_Problem statement_
Your job is to print, exactly, the lines in the data below from the line with "red triangle: (205, 84)" through the line with "cyan ellipse: (138, 86)", both included, and to omit any picture.

_Records for this task_
◇ ◇ ◇ ◇ ◇
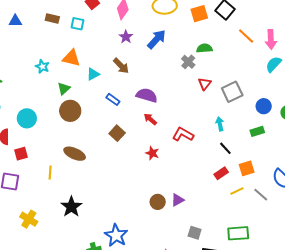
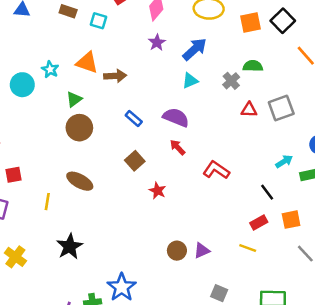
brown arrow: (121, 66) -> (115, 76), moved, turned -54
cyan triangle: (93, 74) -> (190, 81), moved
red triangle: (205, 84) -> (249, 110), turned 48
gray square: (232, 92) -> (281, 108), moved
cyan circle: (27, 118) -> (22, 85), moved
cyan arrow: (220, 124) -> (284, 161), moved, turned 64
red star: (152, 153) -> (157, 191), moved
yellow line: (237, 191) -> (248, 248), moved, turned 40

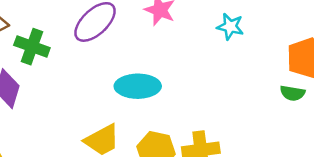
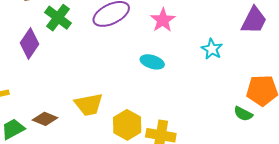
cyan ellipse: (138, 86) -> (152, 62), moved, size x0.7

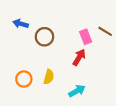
◇ ◇ ◇ ◇ ◇
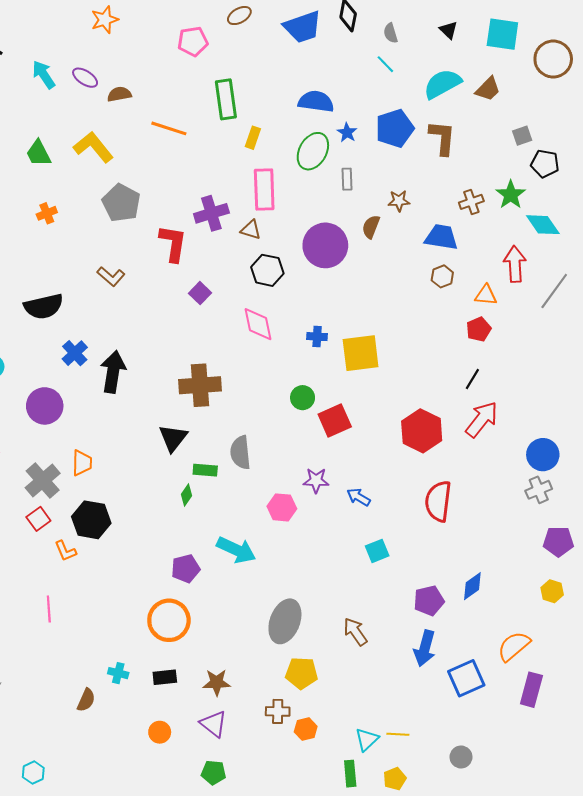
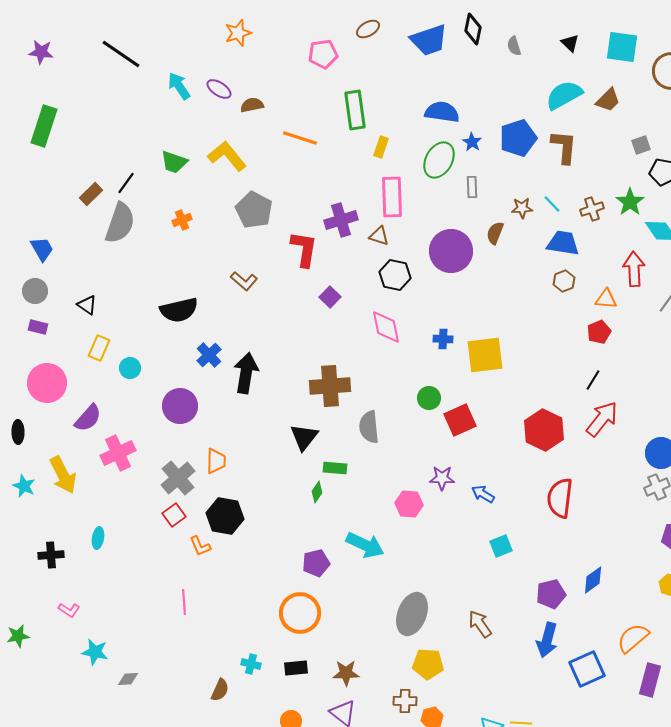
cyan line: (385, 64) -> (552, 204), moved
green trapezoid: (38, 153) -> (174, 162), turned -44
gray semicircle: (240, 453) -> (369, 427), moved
◇ ◇ ◇ ◇ ◇
_Task solution_
red triangle: (205, 84) -> (249, 110), turned 48
gray square: (232, 92) -> (281, 108), moved
cyan circle: (27, 118) -> (22, 85), moved
cyan arrow: (220, 124) -> (284, 161), moved, turned 64
red star: (152, 153) -> (157, 191), moved
yellow line: (237, 191) -> (248, 248), moved, turned 40

cyan ellipse: (138, 86) -> (152, 62), moved, size x0.7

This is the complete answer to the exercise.